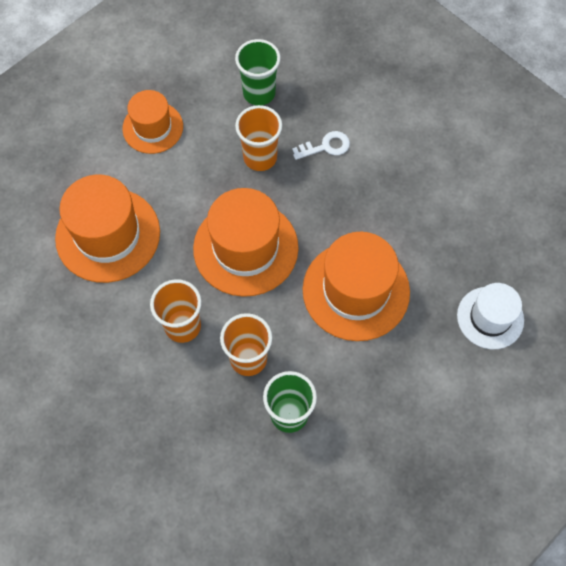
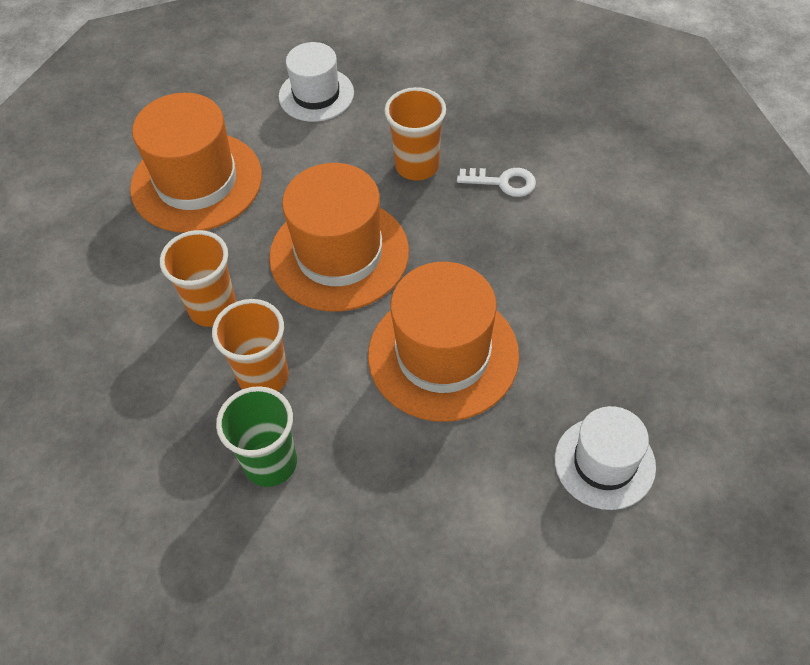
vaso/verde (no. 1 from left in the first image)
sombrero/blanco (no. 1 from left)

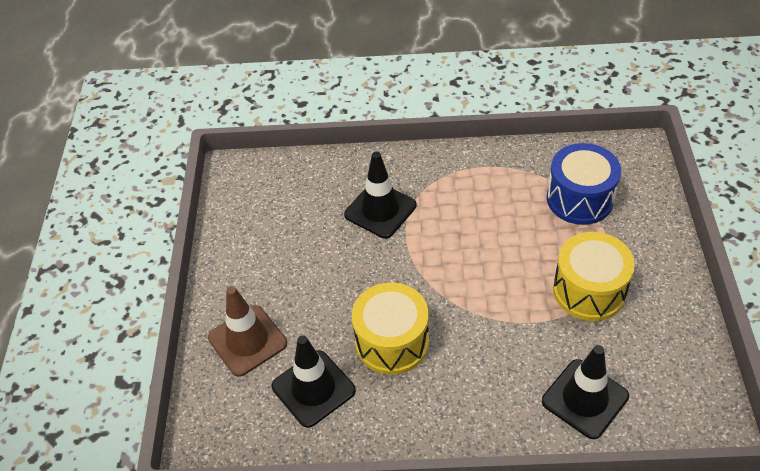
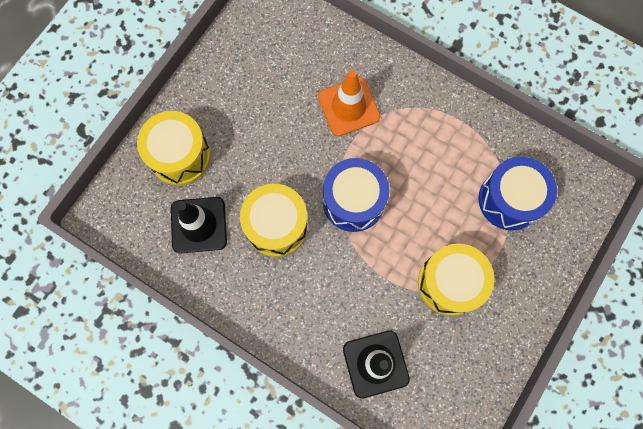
tambor/azul (no. 1 from left)
tambor/amarillo (no. 1 from left)
cono de tráfico/naranja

**WHAT YOU WILL DO:** Your job is to transcribe the entries above exactly; skip the pictures.

**ANSWER TO THE EXERCISE:**
vaso/verde (no. 1 from left in the first image)
sombrero/blanco (no. 1 from left)

tambor/azul (no. 1 from left)
tambor/amarillo (no. 1 from left)
cono de tráfico/naranja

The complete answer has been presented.